- _Work required_
Copy each line of the listing below that contains the string "tuplet", treating uppercase and lowercase letters as different.
━━ Records shown ━━
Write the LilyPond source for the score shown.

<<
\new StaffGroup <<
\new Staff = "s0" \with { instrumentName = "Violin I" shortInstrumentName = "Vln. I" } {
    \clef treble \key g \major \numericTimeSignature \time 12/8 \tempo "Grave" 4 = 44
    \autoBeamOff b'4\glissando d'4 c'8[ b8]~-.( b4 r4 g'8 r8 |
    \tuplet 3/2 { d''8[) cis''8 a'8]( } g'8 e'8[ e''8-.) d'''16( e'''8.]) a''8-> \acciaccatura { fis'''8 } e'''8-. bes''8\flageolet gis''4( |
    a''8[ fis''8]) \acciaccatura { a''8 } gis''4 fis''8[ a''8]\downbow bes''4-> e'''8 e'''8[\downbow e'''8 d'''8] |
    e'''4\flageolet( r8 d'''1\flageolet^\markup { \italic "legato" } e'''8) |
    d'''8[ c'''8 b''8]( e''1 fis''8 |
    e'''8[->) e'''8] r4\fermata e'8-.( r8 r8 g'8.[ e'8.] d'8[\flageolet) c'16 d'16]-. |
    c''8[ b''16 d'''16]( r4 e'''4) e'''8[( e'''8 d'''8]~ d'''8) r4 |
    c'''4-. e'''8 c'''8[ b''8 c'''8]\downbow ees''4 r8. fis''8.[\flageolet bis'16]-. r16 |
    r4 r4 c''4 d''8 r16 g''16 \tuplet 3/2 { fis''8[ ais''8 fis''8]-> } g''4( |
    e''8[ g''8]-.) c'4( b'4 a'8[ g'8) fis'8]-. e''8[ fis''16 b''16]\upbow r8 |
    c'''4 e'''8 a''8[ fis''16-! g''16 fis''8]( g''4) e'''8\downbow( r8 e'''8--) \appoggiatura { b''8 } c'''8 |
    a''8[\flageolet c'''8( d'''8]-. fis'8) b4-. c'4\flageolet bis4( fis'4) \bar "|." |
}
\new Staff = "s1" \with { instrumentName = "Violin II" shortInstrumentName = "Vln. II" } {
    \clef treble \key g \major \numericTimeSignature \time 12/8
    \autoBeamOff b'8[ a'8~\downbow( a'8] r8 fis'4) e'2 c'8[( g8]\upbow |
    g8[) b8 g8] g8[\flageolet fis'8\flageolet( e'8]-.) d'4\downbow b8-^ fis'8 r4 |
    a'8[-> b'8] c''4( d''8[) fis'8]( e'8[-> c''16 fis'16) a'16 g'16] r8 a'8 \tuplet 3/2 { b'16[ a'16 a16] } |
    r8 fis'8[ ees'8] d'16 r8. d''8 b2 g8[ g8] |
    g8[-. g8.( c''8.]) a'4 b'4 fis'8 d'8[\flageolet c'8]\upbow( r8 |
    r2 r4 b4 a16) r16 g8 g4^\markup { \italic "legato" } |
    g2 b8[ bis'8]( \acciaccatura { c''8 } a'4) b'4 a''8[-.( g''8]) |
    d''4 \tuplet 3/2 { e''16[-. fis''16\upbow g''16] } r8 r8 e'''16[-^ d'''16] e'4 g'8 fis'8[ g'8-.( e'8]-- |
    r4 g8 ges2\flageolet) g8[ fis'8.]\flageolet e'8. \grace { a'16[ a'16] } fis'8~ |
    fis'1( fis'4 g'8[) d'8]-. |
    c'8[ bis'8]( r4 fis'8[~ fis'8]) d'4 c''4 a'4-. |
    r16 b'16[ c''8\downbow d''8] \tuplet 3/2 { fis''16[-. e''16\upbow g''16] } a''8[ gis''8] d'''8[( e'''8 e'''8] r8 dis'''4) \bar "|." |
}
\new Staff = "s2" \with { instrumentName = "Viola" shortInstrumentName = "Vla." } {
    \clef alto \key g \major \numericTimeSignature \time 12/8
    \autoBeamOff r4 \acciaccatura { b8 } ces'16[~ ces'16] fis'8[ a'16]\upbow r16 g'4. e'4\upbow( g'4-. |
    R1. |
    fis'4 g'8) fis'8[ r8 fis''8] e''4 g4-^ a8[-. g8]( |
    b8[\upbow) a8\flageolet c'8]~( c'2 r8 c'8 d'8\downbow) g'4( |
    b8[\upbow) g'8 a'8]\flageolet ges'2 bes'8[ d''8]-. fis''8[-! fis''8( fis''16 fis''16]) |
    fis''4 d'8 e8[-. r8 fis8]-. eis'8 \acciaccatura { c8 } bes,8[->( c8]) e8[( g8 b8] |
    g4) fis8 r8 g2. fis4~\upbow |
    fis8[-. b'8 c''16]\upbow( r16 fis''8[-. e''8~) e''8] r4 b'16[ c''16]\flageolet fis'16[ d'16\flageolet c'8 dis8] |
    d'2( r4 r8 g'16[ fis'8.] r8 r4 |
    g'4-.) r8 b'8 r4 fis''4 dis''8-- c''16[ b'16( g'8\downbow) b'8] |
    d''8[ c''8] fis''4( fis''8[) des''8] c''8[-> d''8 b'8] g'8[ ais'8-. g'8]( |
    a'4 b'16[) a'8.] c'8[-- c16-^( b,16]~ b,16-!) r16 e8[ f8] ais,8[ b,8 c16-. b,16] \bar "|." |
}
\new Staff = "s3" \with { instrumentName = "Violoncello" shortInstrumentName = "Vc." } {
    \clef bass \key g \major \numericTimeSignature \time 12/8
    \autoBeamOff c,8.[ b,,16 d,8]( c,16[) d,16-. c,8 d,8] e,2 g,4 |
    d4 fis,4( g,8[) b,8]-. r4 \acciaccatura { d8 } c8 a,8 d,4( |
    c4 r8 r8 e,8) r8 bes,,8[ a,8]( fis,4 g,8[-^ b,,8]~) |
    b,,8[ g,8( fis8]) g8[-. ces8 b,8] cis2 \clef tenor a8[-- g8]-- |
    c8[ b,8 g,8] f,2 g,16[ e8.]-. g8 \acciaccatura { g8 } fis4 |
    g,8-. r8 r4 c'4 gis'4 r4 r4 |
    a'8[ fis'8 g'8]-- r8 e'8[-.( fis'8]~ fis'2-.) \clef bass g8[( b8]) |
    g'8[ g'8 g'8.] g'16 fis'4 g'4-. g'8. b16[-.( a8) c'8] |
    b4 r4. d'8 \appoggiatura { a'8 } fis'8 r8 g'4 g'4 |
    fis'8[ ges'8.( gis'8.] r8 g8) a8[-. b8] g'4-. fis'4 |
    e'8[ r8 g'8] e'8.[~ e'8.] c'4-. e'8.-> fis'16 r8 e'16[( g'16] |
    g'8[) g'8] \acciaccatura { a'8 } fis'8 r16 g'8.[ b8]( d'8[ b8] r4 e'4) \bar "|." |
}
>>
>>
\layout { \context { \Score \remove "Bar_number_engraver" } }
━━━
- _The result_
    \tuplet 3/2 { d''8[) cis''8 a'8]( } g'8 e'8[ e''8-.) d'''16( e'''8.]) a''8-> \acciaccatura { fis'''8 } e'''8-. bes''8\flageolet gis''4( |
    r4 r4 c''4 d''8 r16 g''16 \tuplet 3/2 { fis''8[ ais''8 fis''8]-> } g''4( |
    a'8[-> b'8] c''4( d''8[) fis'8]( e'8[-> c''16 fis'16) a'16 g'16] r8 a'8 \tuplet 3/2 { b'16[ a'16 a16] } |
    d''4 \tuplet 3/2 { e''16[-. fis''16\upbow g''16] } r8 r8 e'''16[-^ d'''16] e'4 g'8 fis'8[ g'8-.( e'8]-- |
    r16 b'16[ c''8\downbow d''8] \tuplet 3/2 { fis''16[-. e''16\upbow g''16] } a''8[ gis''8] d'''8[( e'''8 e'''8] r8 dis'''4) \bar "|." |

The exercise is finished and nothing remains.